Exercise prompt: As soon as the line containing "C1: 22uF (plus" appears, start repeating lines exactly and continue to the end of the entries; please skip pictures.
(Supplied entries Opens)
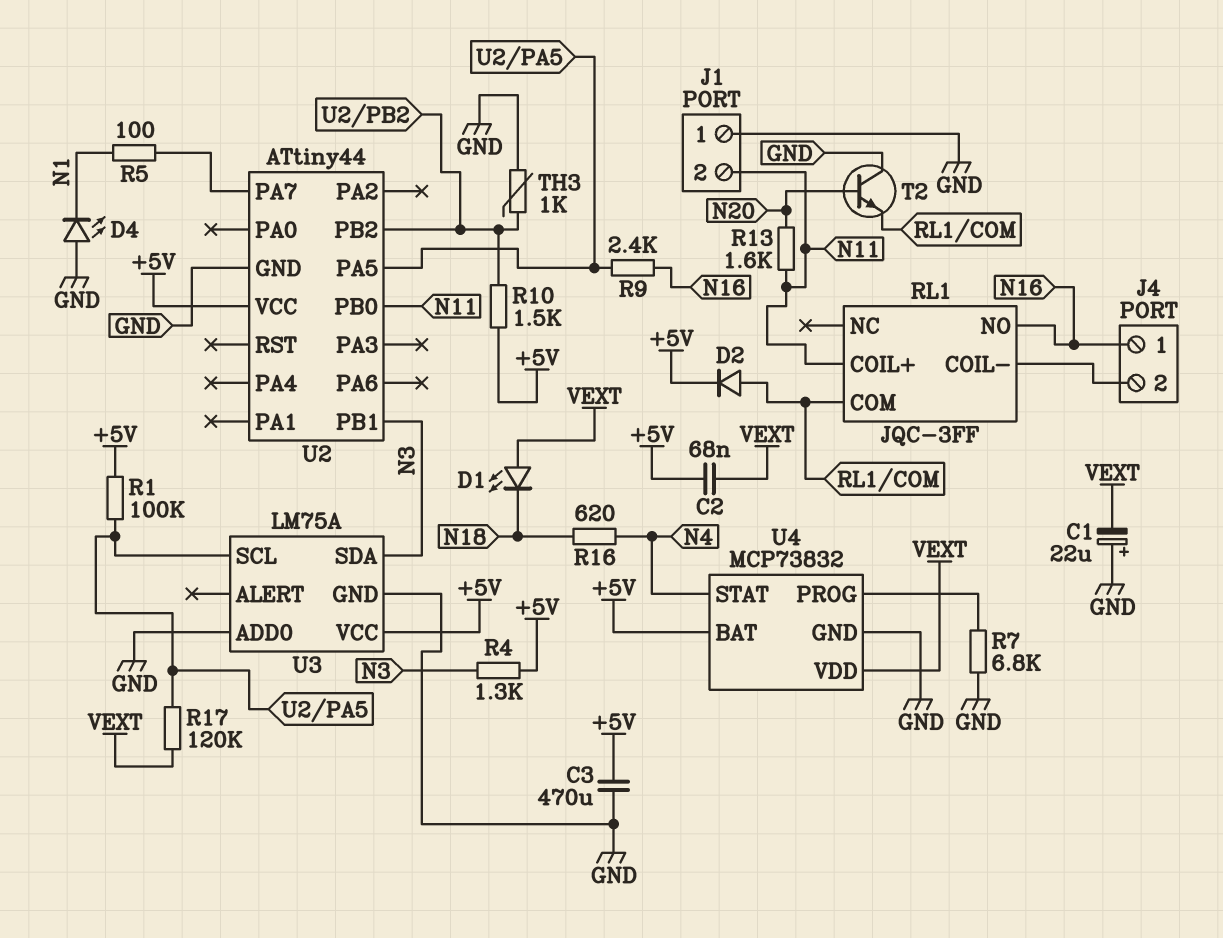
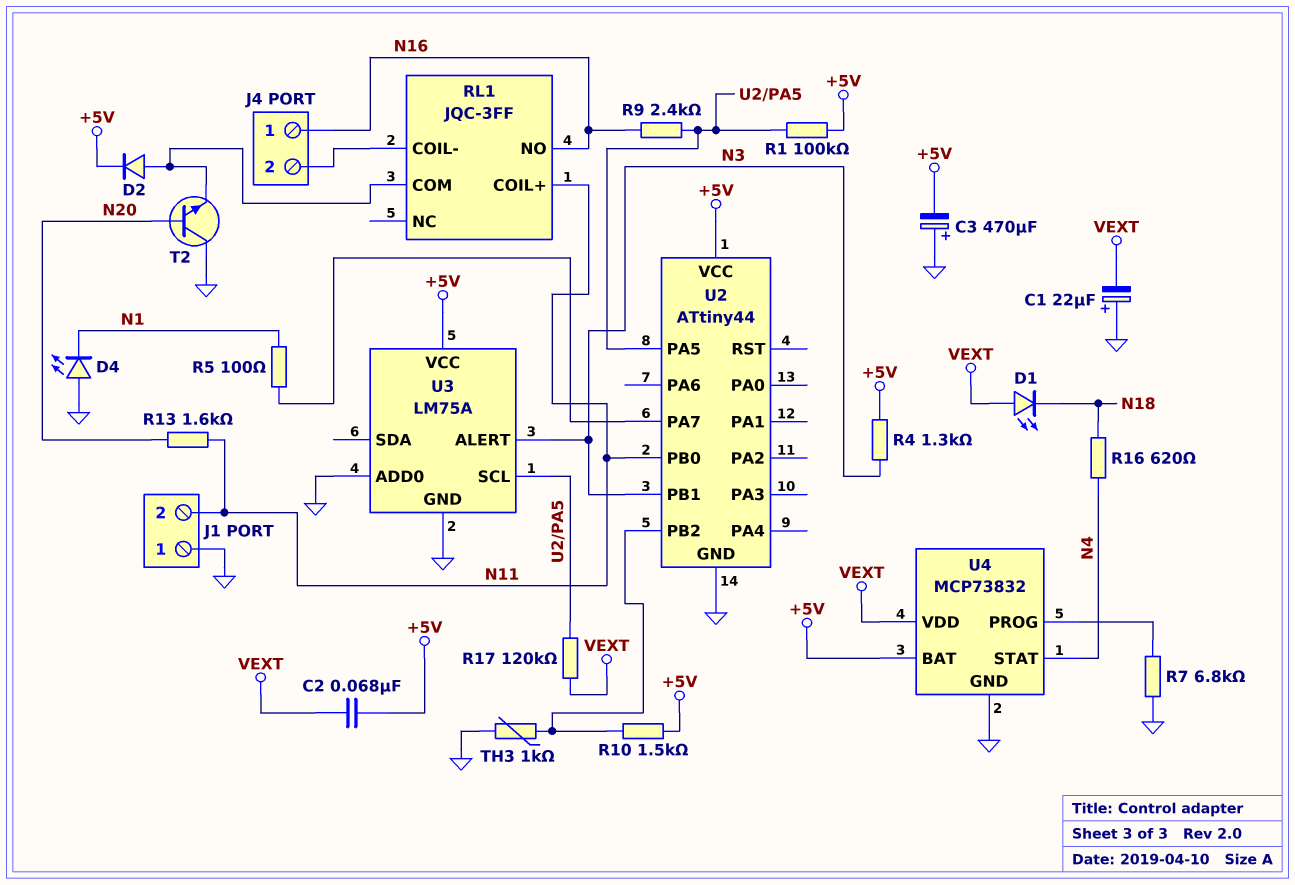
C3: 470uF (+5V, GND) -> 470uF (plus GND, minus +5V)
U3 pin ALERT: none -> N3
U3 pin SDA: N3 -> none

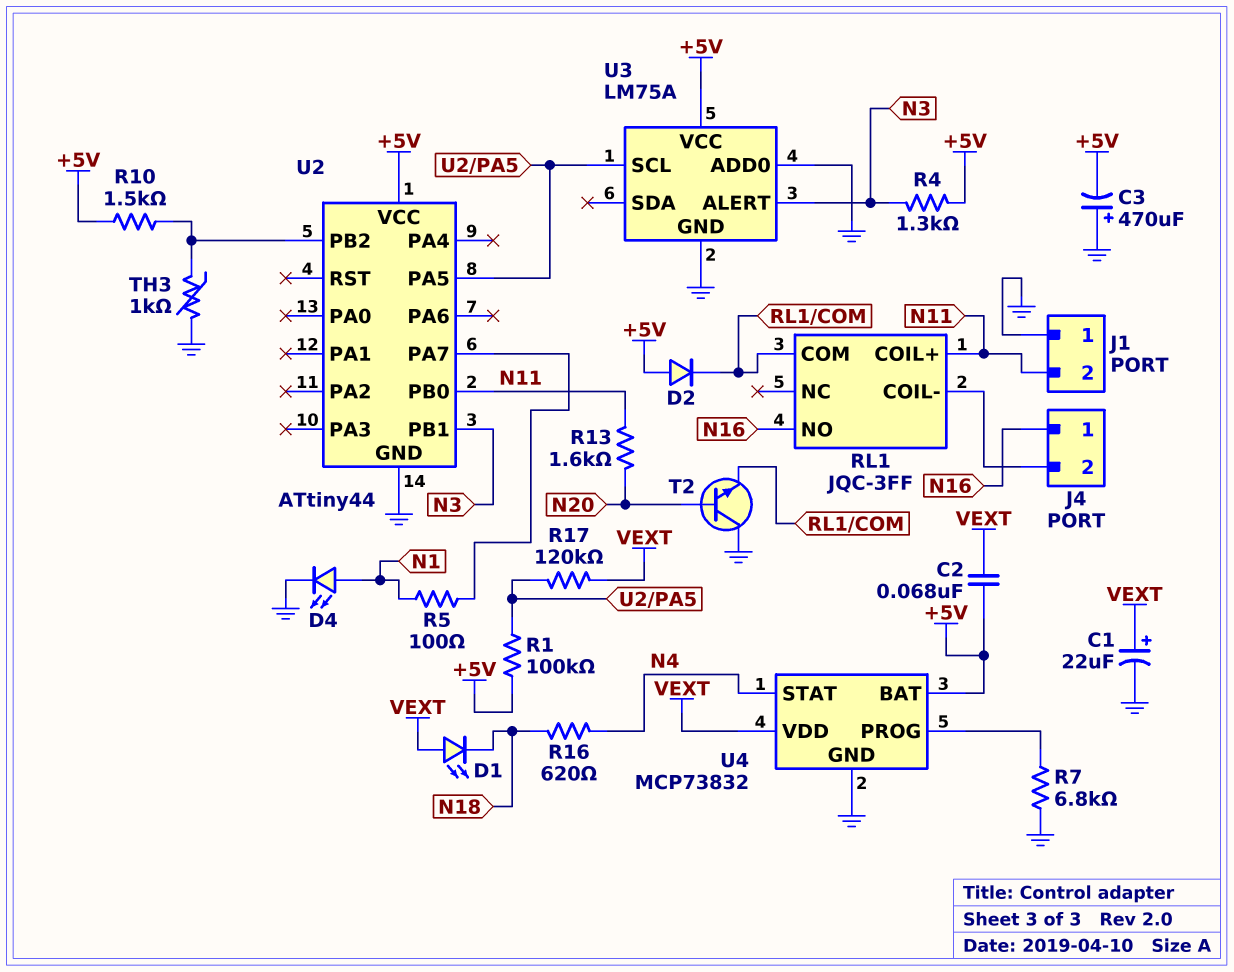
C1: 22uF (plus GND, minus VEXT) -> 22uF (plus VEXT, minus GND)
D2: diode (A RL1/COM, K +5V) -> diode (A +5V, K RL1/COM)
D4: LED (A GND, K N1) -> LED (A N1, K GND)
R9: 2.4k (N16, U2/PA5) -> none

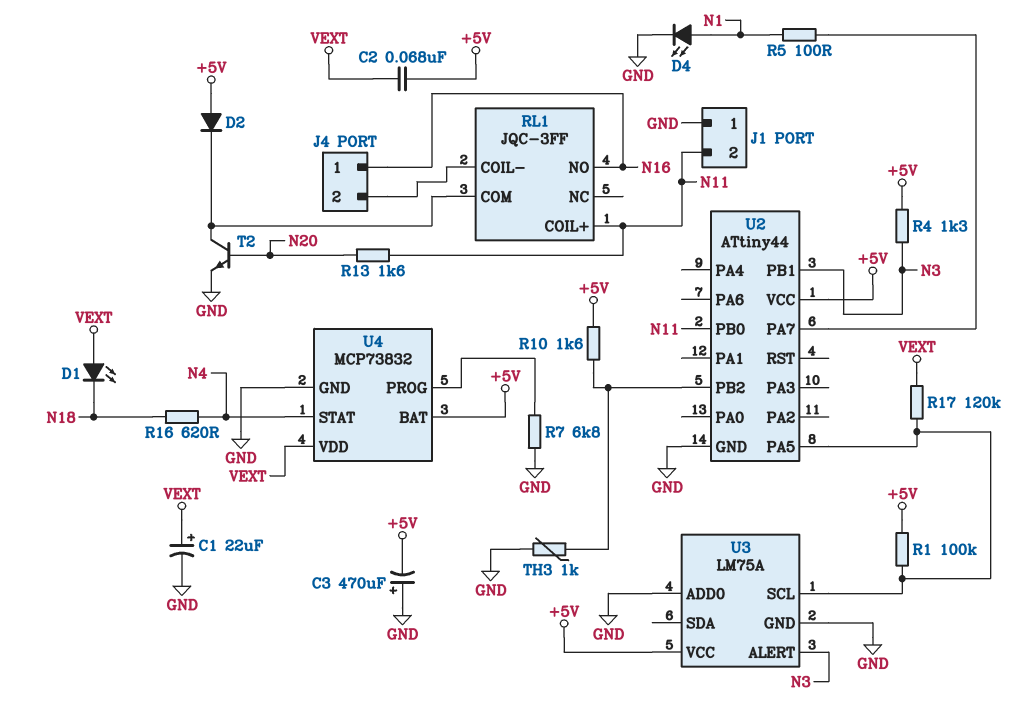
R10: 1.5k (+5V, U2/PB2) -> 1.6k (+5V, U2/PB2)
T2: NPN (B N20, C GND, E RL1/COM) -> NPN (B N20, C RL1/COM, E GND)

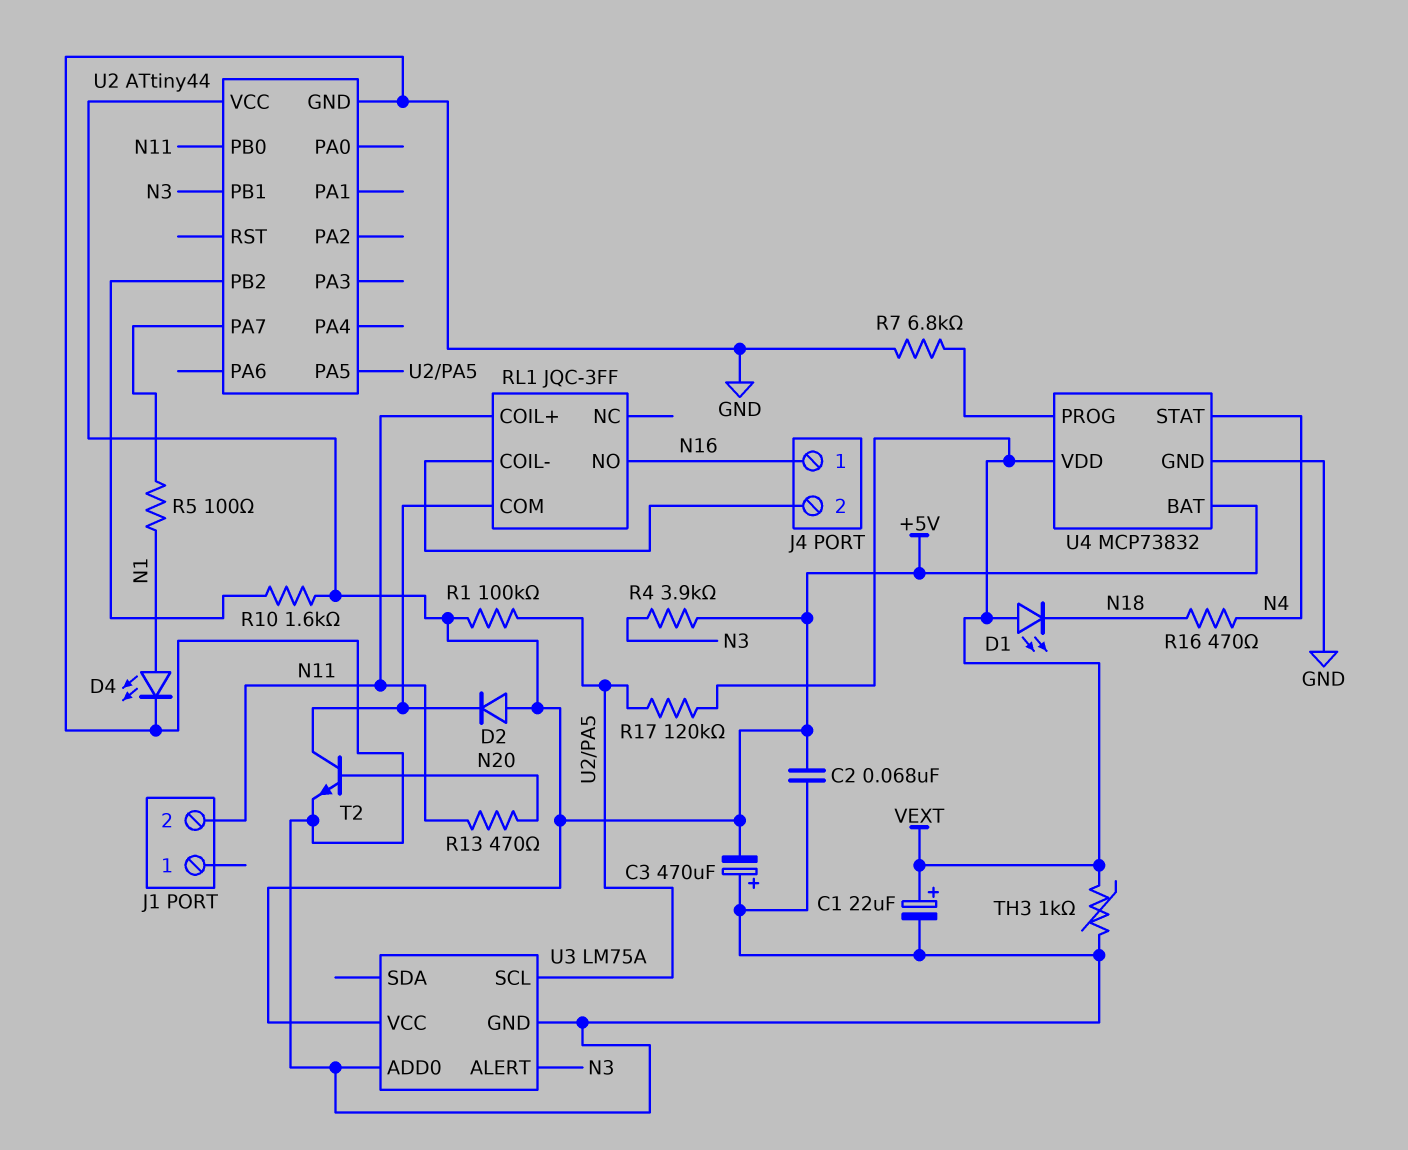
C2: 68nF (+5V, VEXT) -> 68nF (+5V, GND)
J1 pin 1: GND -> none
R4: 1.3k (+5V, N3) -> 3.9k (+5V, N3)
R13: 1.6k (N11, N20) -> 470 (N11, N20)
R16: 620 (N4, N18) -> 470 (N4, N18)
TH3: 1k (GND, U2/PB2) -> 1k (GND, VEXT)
(Supplied entries Closes)
Result for this exercise:
C1: 22uF (plus GND, minus VEXT) -> 22uF (plus VEXT, minus GND)
D2: diode (A RL1/COM, K +5V) -> diode (A +5V, K RL1/COM)
D4: LED (A GND, K N1) -> LED (A N1, K GND)
R9: 2.4k (N16, U2/PA5) -> none

R10: 1.5k (+5V, U2/PB2) -> 1.6k (+5V, U2/PB2)
T2: NPN (B N20, C GND, E RL1/COM) -> NPN (B N20, C RL1/COM, E GND)

C2: 68nF (+5V, VEXT) -> 68nF (+5V, GND)
J1 pin 1: GND -> none
R4: 1.3k (+5V, N3) -> 3.9k (+5V, N3)
R13: 1.6k (N11, N20) -> 470 (N11, N20)
R16: 620 (N4, N18) -> 470 (N4, N18)
TH3: 1k (GND, U2/PB2) -> 1k (GND, VEXT)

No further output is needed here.